[Provided material — start]
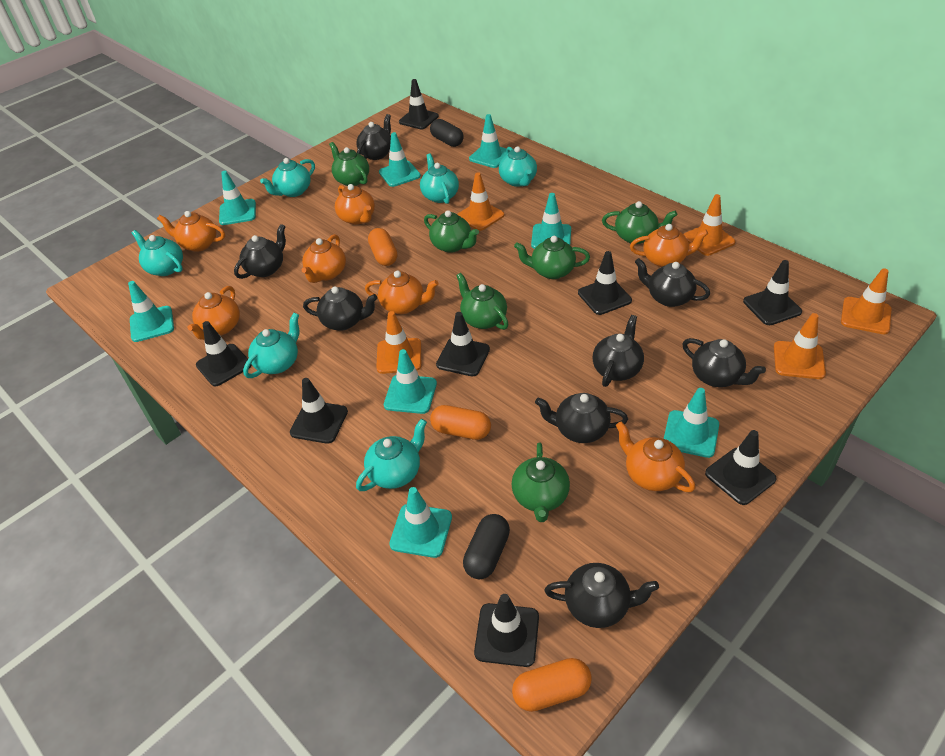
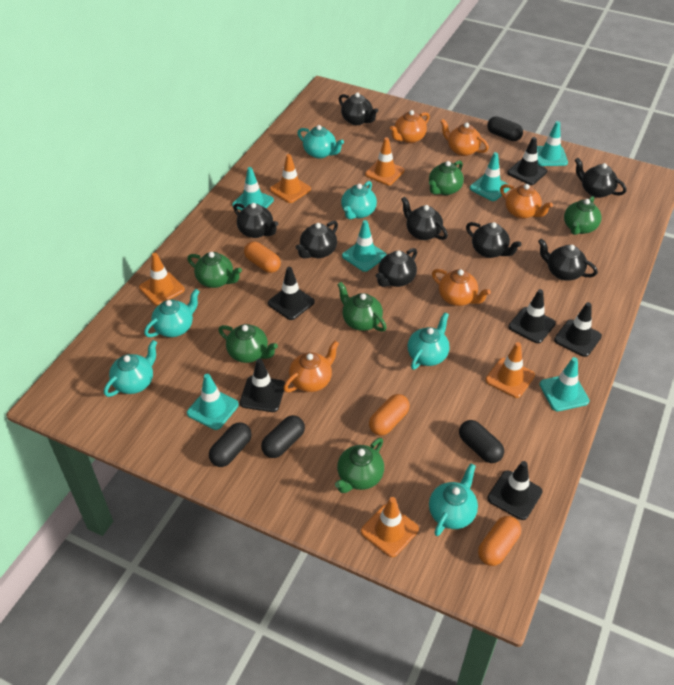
black capsule: 2 -> 4
black traffic cone: 8 -> 6
orange teapot: 7 -> 5
turquoise traffic cone: 8 -> 6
[Provided material — finish]
To do → Return the listing above in full and unaltered. Keep the pictures out.

Exercise response →
black capsule: 2 -> 4
black traffic cone: 8 -> 6
orange teapot: 7 -> 5
turquoise traffic cone: 8 -> 6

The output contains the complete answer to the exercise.